Task details>
In this exercise, retype exactly and only the lines from the top of the entries below through the line that holds "pink brick E2", omitting pictures.
● ● ●
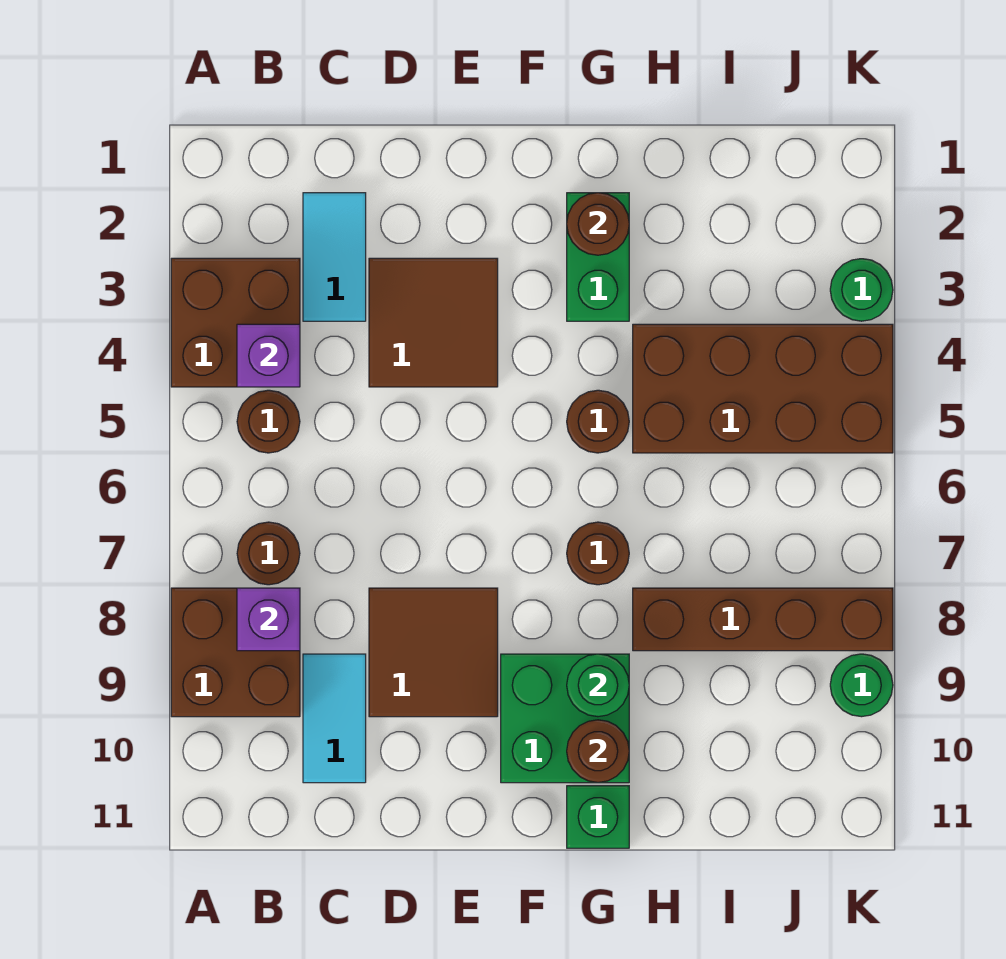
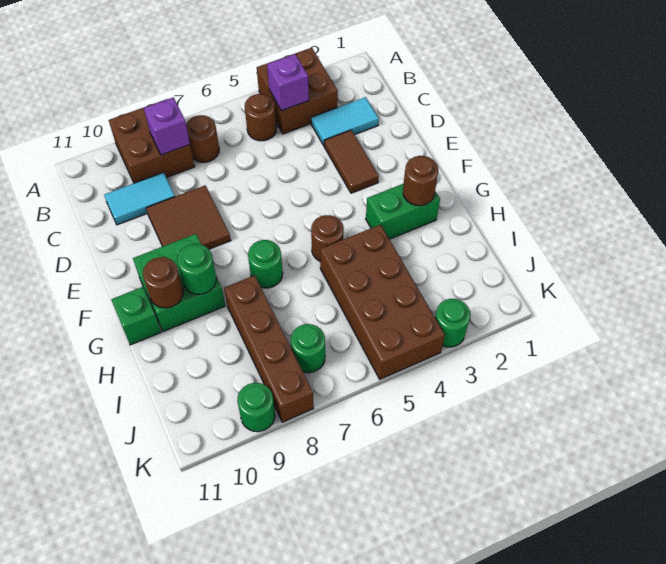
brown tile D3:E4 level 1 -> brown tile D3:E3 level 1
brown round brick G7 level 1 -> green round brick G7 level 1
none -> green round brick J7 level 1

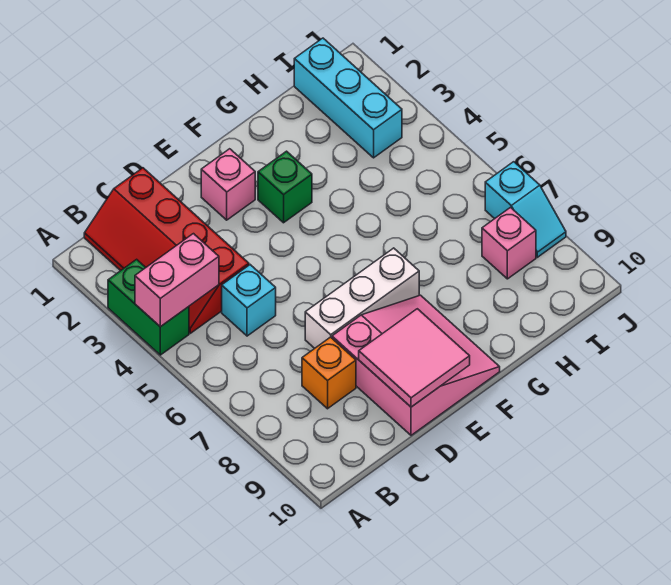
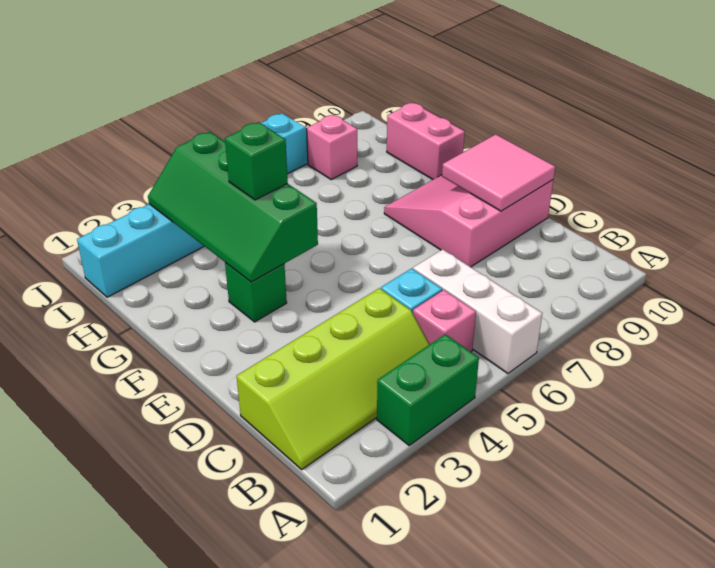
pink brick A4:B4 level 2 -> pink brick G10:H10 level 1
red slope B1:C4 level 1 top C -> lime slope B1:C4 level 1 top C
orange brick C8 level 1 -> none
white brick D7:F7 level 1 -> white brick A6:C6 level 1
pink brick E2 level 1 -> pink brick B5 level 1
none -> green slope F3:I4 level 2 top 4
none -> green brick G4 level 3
● ● ●
Answer section>
brown tile D3:E4 level 1 -> brown tile D3:E3 level 1
brown round brick G7 level 1 -> green round brick G7 level 1
none -> green round brick J7 level 1

pink brick A4:B4 level 2 -> pink brick G10:H10 level 1
red slope B1:C4 level 1 top C -> lime slope B1:C4 level 1 top C
orange brick C8 level 1 -> none
white brick D7:F7 level 1 -> white brick A6:C6 level 1
pink brick E2 level 1 -> pink brick B5 level 1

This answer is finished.